_TASK REQUIREMENTS:_
Would you output the entries below only from the line containing "to 607, 166" through the line containing "to 692, 142", exactly as they stand and with both ends included?

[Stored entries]
((
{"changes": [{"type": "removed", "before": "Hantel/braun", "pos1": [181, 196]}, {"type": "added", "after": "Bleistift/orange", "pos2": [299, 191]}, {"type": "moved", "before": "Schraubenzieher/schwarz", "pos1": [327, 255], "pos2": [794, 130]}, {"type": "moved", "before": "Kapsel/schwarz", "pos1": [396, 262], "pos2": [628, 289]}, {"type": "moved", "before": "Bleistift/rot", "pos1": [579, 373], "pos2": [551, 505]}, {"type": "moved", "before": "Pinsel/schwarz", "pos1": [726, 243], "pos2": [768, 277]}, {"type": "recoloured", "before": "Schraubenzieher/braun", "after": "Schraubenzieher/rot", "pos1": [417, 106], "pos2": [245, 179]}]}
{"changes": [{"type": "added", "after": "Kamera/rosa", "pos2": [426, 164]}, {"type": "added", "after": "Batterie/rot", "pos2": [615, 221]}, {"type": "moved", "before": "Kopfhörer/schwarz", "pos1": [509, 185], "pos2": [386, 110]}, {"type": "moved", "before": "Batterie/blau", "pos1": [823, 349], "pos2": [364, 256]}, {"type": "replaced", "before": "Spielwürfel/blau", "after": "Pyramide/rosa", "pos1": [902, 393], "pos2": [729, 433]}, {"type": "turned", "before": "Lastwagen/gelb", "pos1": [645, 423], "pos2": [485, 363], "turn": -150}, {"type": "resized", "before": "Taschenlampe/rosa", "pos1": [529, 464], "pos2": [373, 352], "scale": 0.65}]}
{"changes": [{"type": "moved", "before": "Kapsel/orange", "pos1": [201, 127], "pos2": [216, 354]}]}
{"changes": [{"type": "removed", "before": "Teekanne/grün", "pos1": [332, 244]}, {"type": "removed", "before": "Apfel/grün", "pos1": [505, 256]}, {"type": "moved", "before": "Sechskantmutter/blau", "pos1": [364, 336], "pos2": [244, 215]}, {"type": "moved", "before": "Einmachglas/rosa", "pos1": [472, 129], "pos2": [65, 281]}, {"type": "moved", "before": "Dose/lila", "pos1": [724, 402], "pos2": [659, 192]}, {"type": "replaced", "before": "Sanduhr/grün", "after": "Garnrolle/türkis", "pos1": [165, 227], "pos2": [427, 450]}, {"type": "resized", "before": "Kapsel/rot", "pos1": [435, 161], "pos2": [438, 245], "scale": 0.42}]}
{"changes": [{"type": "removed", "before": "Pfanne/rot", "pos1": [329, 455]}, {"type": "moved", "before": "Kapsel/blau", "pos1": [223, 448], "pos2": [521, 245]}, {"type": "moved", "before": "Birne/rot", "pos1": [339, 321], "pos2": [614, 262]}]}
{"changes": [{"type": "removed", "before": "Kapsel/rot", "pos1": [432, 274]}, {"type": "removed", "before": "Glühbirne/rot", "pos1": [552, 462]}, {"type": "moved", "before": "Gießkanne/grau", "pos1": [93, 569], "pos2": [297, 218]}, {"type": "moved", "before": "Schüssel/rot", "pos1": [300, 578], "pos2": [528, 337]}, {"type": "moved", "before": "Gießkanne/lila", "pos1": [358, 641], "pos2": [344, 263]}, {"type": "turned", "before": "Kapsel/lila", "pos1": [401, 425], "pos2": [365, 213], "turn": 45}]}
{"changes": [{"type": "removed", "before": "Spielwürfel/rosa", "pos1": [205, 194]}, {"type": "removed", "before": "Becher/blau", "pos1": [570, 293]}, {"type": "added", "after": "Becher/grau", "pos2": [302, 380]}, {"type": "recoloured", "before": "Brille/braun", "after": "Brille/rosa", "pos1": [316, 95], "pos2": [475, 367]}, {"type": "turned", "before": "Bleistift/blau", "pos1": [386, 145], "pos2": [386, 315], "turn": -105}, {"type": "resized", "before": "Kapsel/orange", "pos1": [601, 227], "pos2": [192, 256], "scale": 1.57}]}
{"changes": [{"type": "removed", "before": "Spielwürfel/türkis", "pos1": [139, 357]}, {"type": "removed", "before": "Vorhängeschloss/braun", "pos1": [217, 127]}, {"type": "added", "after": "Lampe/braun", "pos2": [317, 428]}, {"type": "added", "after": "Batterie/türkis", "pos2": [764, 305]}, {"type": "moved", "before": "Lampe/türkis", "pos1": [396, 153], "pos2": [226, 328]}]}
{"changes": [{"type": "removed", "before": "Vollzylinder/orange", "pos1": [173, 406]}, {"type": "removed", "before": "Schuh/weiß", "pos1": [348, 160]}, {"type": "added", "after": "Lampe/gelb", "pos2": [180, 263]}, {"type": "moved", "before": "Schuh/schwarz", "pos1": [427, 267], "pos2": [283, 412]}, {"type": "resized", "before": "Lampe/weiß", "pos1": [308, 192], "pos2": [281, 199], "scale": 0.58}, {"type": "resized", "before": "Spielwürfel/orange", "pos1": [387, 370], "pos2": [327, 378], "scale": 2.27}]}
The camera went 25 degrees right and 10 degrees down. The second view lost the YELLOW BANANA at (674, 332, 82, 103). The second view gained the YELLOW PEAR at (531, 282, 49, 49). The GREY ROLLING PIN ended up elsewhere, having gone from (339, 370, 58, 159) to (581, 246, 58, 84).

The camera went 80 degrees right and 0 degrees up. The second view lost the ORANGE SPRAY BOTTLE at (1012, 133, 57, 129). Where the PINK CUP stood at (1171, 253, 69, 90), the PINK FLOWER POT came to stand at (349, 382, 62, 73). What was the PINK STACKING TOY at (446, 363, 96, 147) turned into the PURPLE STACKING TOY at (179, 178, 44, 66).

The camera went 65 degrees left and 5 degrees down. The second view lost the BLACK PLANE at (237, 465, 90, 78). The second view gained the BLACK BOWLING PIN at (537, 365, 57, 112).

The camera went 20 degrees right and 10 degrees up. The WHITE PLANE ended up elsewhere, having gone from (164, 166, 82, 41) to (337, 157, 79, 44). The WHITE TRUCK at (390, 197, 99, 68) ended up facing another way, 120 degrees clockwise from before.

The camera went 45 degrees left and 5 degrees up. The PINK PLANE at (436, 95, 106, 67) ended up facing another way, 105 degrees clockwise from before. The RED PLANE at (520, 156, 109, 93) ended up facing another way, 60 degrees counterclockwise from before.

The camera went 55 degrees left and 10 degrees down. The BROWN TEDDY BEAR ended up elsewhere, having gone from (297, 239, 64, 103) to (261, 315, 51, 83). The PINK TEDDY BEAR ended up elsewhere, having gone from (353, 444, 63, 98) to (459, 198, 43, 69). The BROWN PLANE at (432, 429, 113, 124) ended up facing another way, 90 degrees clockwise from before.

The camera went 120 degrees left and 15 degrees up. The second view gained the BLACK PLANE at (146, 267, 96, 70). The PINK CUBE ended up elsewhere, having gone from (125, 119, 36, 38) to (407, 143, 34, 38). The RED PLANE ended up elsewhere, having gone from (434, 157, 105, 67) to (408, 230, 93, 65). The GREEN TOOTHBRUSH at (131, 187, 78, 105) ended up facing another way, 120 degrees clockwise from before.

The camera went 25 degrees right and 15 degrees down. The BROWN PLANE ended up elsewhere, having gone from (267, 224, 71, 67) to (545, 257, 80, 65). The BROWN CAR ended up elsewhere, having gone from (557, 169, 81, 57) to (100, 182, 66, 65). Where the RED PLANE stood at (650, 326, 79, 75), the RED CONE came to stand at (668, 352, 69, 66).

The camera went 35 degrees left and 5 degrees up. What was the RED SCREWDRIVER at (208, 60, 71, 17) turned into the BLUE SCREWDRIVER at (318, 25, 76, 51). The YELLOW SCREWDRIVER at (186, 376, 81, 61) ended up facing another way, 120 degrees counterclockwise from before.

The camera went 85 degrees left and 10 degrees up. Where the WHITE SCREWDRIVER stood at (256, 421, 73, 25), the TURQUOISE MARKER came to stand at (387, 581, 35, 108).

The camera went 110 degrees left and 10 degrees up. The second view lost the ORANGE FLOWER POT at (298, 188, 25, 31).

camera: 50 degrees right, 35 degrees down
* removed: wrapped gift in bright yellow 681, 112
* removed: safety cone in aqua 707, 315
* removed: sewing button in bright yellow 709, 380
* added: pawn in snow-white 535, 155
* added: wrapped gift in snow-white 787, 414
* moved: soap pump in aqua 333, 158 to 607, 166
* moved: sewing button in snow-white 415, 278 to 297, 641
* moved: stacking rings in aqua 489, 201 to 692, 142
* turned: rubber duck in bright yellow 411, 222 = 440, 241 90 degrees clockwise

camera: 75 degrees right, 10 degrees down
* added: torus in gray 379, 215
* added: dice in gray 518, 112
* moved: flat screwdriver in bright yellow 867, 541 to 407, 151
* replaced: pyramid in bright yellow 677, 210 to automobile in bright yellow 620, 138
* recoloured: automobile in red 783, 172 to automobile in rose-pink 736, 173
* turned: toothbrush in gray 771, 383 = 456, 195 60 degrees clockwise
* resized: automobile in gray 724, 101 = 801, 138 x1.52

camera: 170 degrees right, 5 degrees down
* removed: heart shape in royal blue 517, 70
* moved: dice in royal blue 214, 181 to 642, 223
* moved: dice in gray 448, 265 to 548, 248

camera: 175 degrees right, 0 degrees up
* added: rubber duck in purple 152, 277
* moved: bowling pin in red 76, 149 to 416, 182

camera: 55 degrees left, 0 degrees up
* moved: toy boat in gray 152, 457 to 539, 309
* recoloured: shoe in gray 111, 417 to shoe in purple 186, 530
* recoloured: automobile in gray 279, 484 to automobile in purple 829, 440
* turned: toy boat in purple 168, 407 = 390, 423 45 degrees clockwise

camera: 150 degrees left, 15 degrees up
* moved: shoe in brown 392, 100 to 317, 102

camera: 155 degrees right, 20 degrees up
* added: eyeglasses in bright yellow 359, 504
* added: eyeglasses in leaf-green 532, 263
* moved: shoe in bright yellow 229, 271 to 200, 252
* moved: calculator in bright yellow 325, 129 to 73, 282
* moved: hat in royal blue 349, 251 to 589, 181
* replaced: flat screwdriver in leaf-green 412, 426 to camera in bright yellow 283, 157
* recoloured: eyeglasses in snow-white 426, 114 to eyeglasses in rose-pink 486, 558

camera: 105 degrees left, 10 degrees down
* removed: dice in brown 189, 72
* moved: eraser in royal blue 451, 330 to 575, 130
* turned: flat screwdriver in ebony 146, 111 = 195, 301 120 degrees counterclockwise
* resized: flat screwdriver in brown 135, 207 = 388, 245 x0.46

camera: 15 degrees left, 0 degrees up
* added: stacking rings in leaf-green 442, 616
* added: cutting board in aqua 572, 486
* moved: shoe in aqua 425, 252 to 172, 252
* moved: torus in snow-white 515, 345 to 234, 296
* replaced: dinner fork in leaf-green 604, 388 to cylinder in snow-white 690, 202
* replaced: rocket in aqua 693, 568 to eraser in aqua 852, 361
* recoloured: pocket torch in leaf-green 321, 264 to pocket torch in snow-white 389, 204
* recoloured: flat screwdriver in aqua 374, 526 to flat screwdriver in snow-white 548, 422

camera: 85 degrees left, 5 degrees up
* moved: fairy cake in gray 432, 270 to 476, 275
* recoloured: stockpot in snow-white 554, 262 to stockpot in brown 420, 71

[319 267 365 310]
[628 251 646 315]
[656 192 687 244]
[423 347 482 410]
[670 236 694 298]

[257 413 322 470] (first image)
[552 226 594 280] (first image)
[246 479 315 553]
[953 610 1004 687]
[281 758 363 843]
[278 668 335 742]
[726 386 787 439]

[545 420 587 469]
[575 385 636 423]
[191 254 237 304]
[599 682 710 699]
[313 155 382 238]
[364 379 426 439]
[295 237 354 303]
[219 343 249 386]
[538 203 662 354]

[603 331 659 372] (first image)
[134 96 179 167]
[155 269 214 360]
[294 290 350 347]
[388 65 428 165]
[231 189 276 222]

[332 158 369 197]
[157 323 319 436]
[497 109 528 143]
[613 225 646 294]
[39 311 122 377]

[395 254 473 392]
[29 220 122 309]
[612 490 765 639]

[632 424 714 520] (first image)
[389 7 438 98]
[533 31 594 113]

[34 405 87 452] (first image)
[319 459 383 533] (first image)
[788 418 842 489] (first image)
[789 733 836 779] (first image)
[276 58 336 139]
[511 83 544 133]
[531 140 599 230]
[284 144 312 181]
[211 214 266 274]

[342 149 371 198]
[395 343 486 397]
))
_WRITTEN ANSWER:_
* moved: soap pump in aqua 333, 158 to 607, 166
* moved: sewing button in snow-white 415, 278 to 297, 641
* moved: stacking rings in aqua 489, 201 to 692, 142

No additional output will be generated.